» **EXERCISE**: Copy every line of the material exactly as it stands.

» **GIVEN INFORMATION**:
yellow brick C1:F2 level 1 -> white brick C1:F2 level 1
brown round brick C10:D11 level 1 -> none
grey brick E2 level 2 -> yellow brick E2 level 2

» **OUTPUT OF THE TASK**:
yellow brick C1:F2 level 1 -> white brick C1:F2 level 1
brown round brick C10:D11 level 1 -> none
grey brick E2 level 2 -> yellow brick E2 level 2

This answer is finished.